Segment Start: DATA EXTRACTS

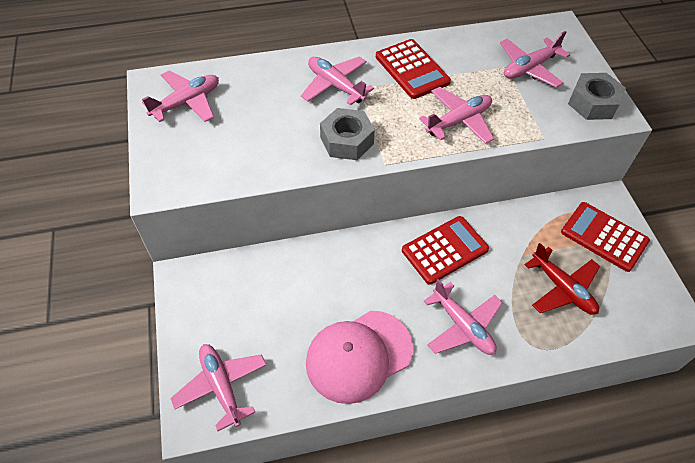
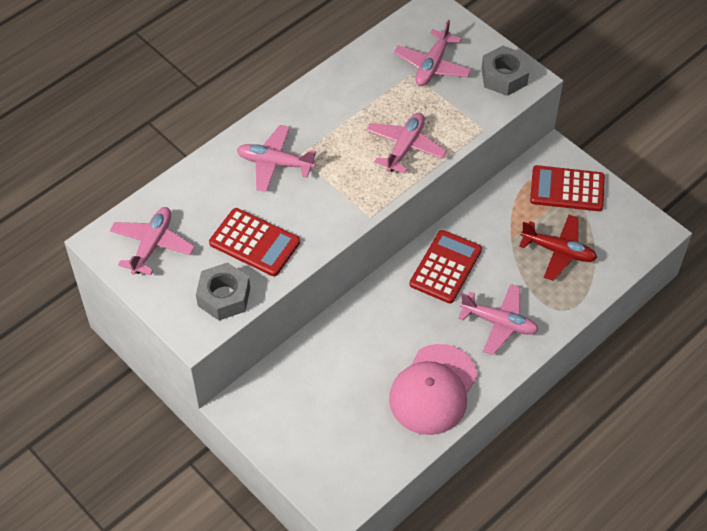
camera: 30 degrees left, 0 degrees up
(221, 386) = (341, 472): pink plane -> none
(347, 141) = (323, 211): grey nut -> grey nut (224, 297)
(412, 69) = (331, 115): red calculator -> red calculator (254, 243)

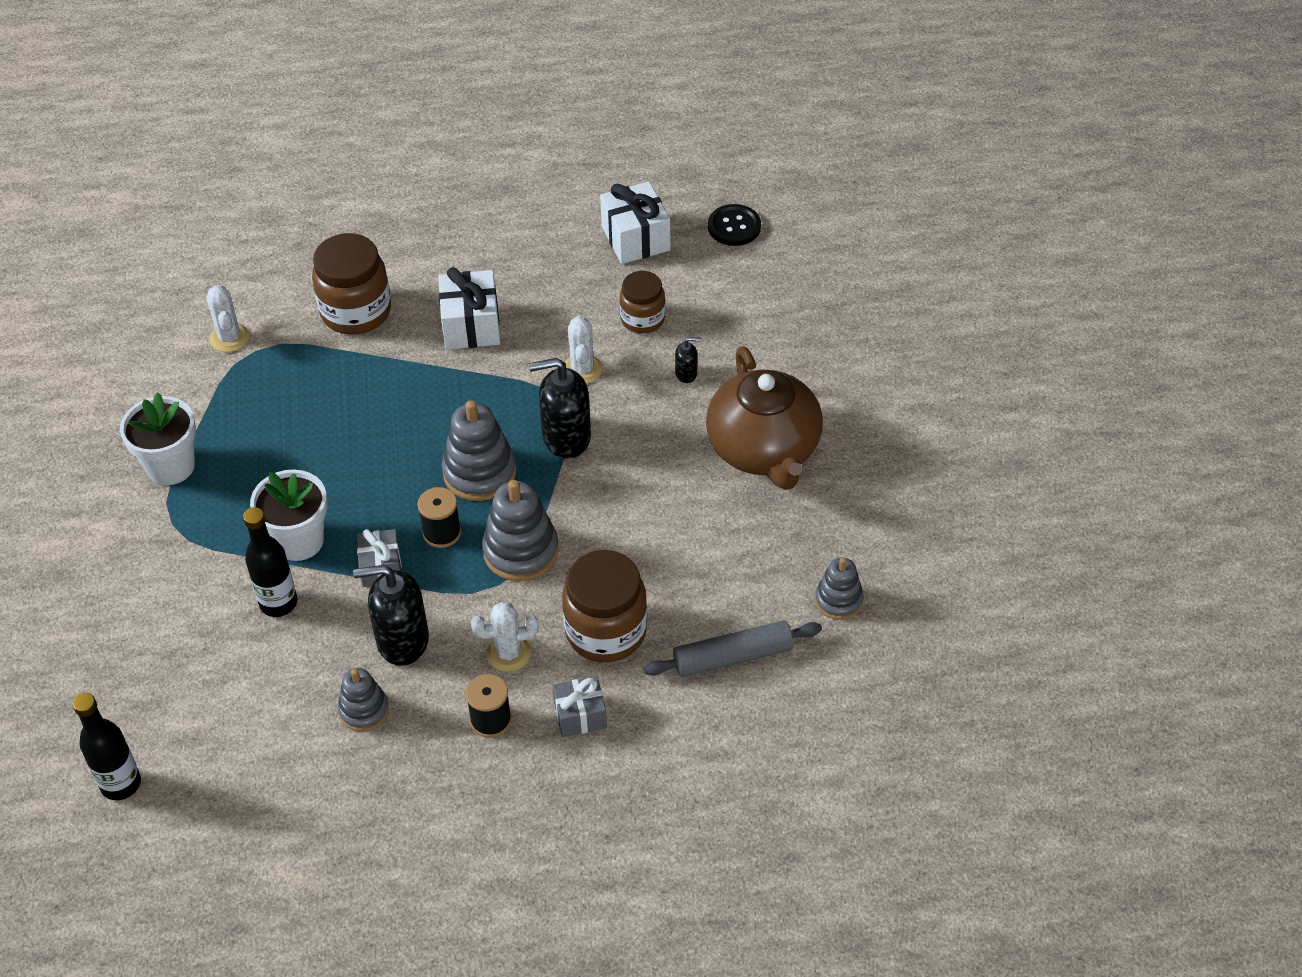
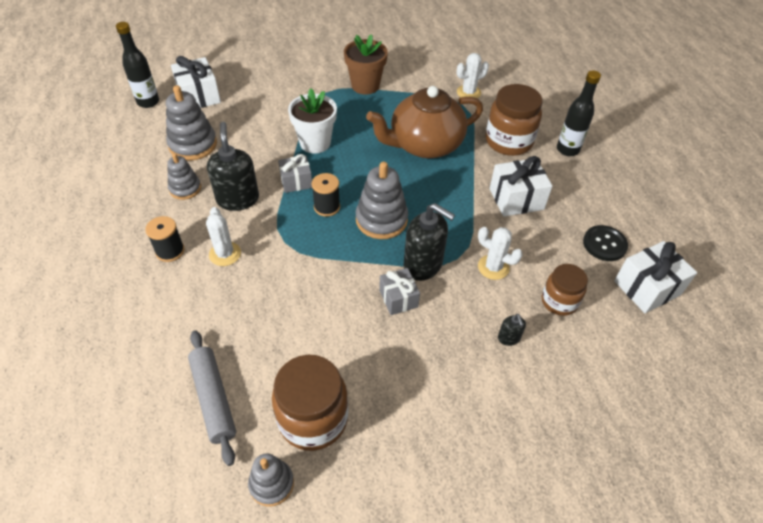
camera: 80 degrees right, 0 degrees up
(127, 705) = (199, 96): none -> white gift
(171, 466) = (365, 86): white flower pot -> brown flower pot
(278, 603) = (267, 141): black bottle -> black bottle (567, 149)
(521, 551) = (314, 250): grey stacking toy -> grey stacking toy (193, 145)
(566, 437) = (423, 265): black soap dispenser -> black soap dispenser turned 135 degrees clockwise
(580, 715) = (168, 301): grey gift -> grey gift (398, 298)
(582, 369) = (493, 267): white cactus -> white cactus turned 45 degrees clockwise
(606, 631) = (242, 308): brown jar -> brown jar (313, 419)
(734, 227) = (696, 360): black button -> black button (604, 244)
(764, 450) = (437, 406): brown teapot -> brown teapot (424, 145)

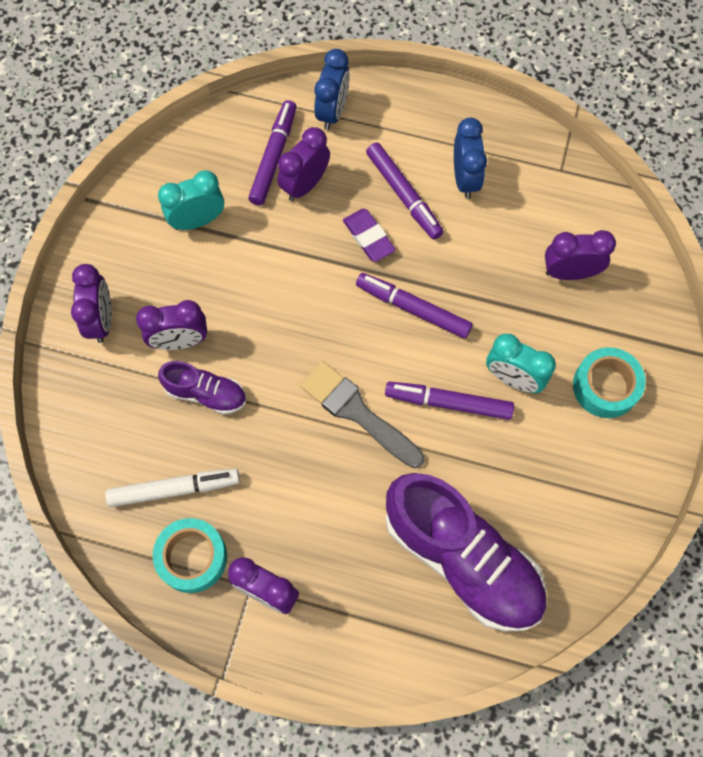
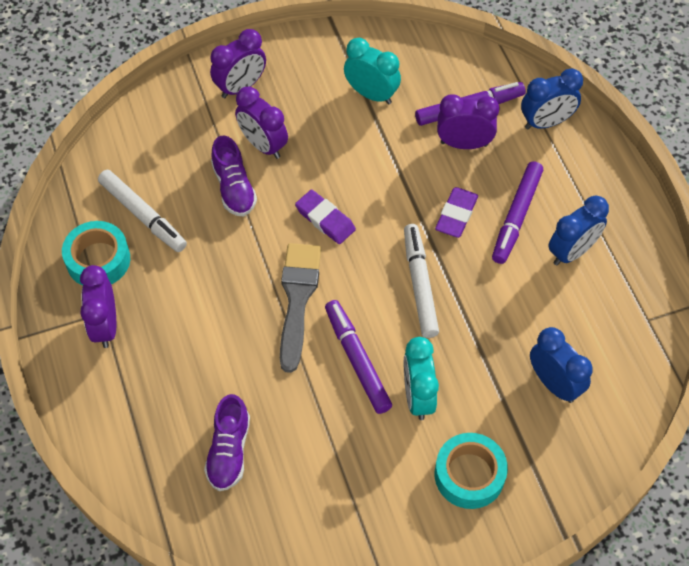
camera: 55 degrees right, 10 degrees down
(296, 340) = (325, 219): none -> purple eraser
(413, 308) = (420, 284): purple marker -> white marker
(462, 559) = (229, 451): purple shoe -> purple shoe, size x0.49
(569, 272) = (554, 383): purple clock -> blue clock

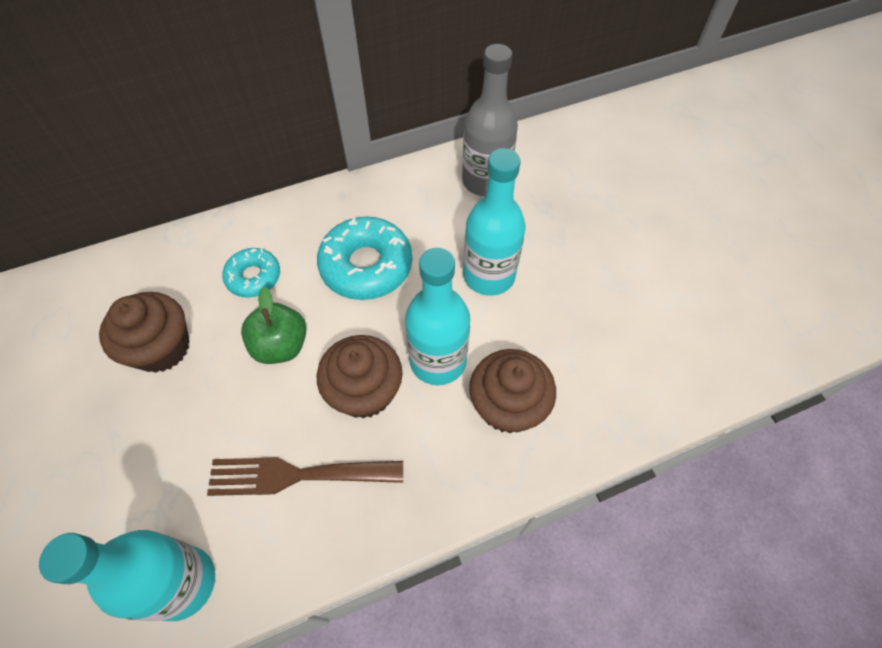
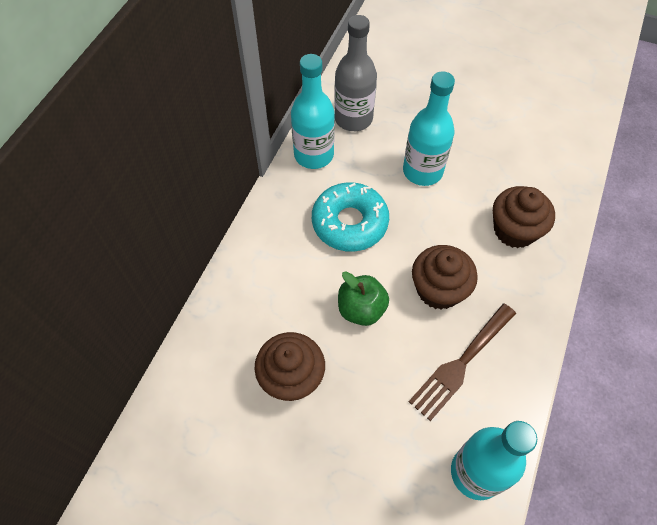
camera: 45 degrees left, 0 degrees up
(254, 277) = (291, 287): turquoise donut -> none
(438, 361) = (454, 239): turquoise bottle -> turquoise bottle (314, 155)

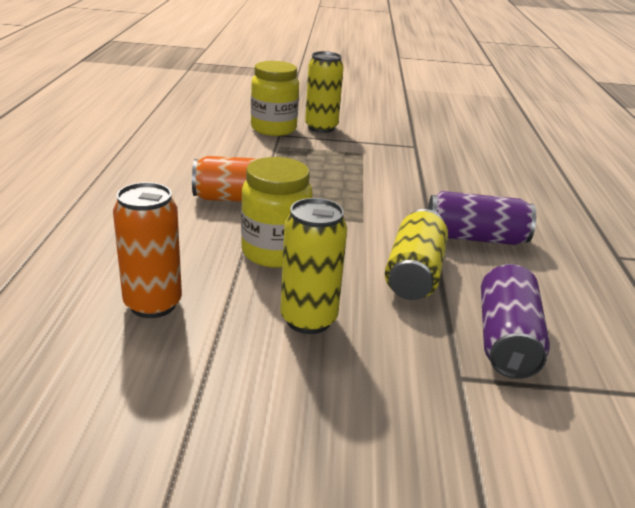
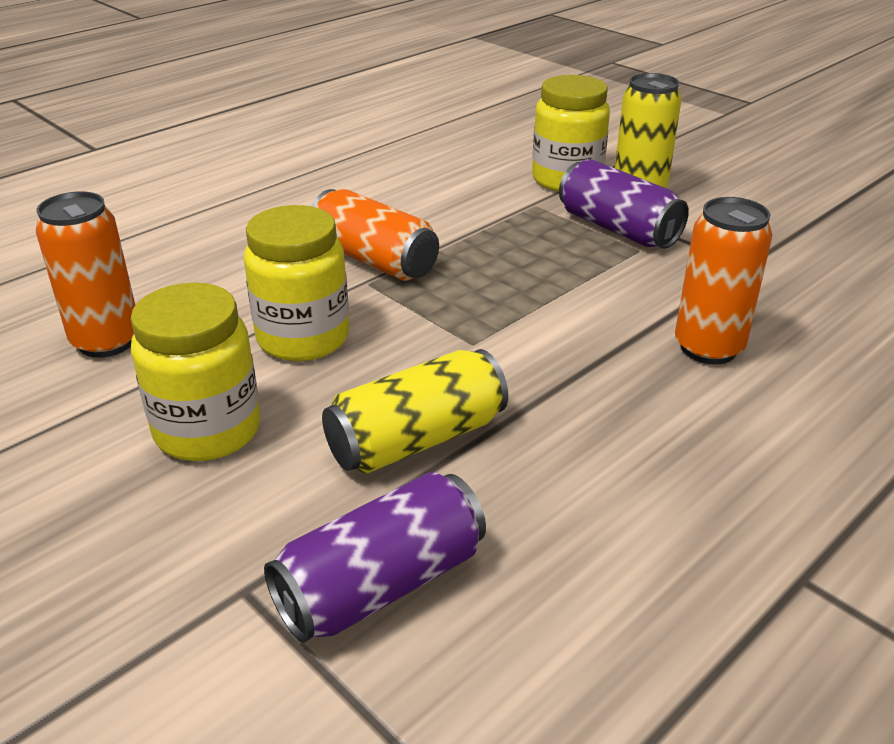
camera: 45 degrees right, 5 degrees up
(308, 319) = (208, 431): yellow can -> yellow jar
(457, 186) = (708, 348): none -> orange can
(475, 238) = (593, 433): purple can -> purple can (618, 229)

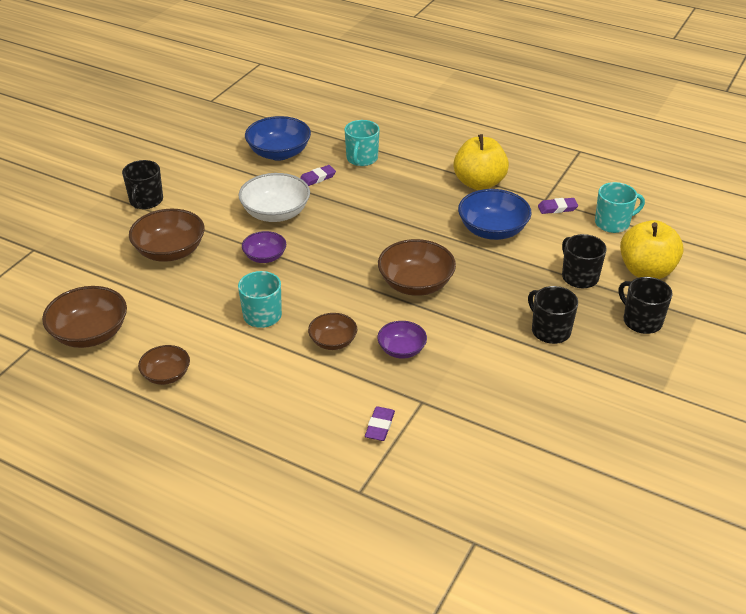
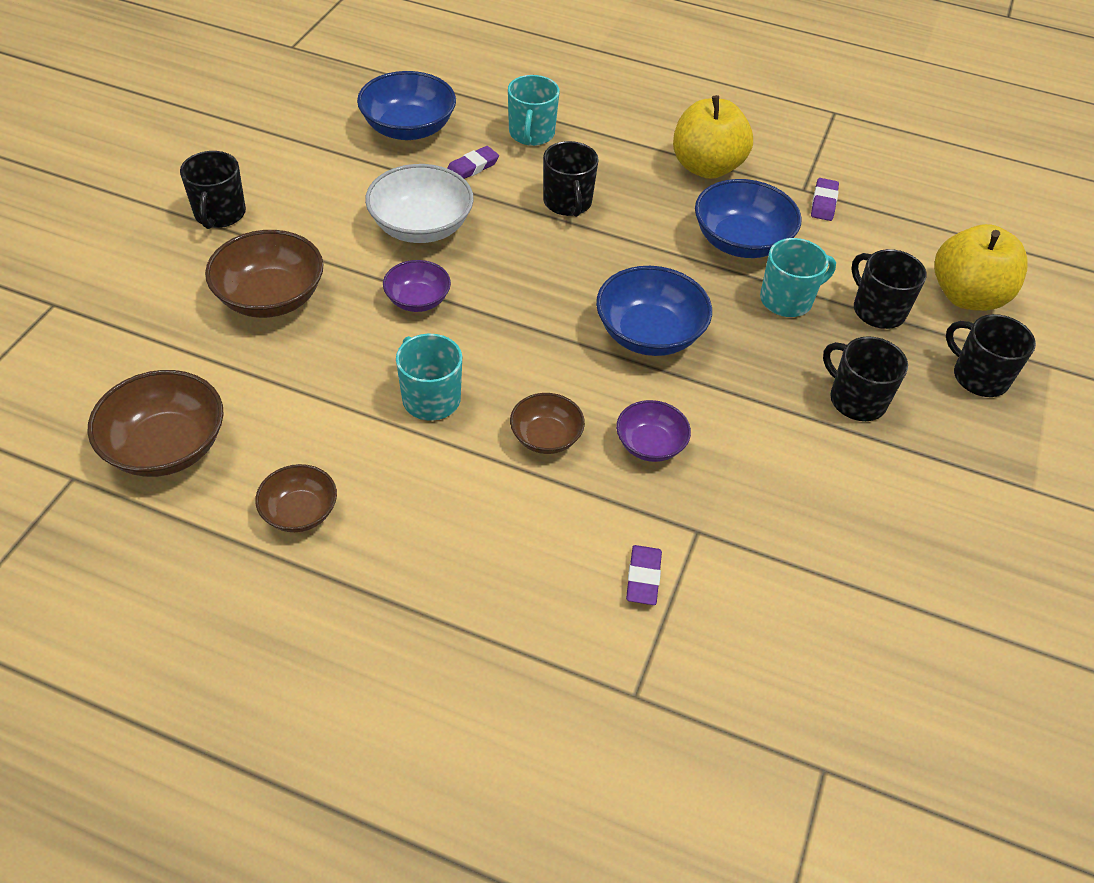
camera: 10 degrees left, 10 degrees up
(377, 202) = (567, 203): none -> black mug
(416, 284) = (649, 334): brown bowl -> blue bowl
(557, 208) = (823, 202): purple eraser -> purple eraser turned 60 degrees counterclockwise
(613, 223) = (905, 223): turquoise mug -> turquoise mug (787, 300)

Segment End: DATA EXTRACTS

EXERCISE => Return the lines exactly as they stand, from the start of the entries through the line holding "(582, 369) = (493, 267): white"; omit the pictures.

ANSWER AREA =>
camera: 30 degrees left, 0 degrees up
(221, 386) = (341, 472): pink plane -> none
(347, 141) = (323, 211): grey nut -> grey nut (224, 297)
(412, 69) = (331, 115): red calculator -> red calculator (254, 243)

camera: 80 degrees right, 0 degrees up
(127, 705) = (199, 96): none -> white gift
(171, 466) = (365, 86): white flower pot -> brown flower pot
(278, 603) = (267, 141): black bottle -> black bottle (567, 149)
(521, 551) = (314, 250): grey stacking toy -> grey stacking toy (193, 145)
(566, 437) = (423, 265): black soap dispenser -> black soap dispenser turned 135 degrees clockwise
(580, 715) = (168, 301): grey gift -> grey gift (398, 298)
(582, 369) = (493, 267): white cactus -> white cactus turned 45 degrees clockwise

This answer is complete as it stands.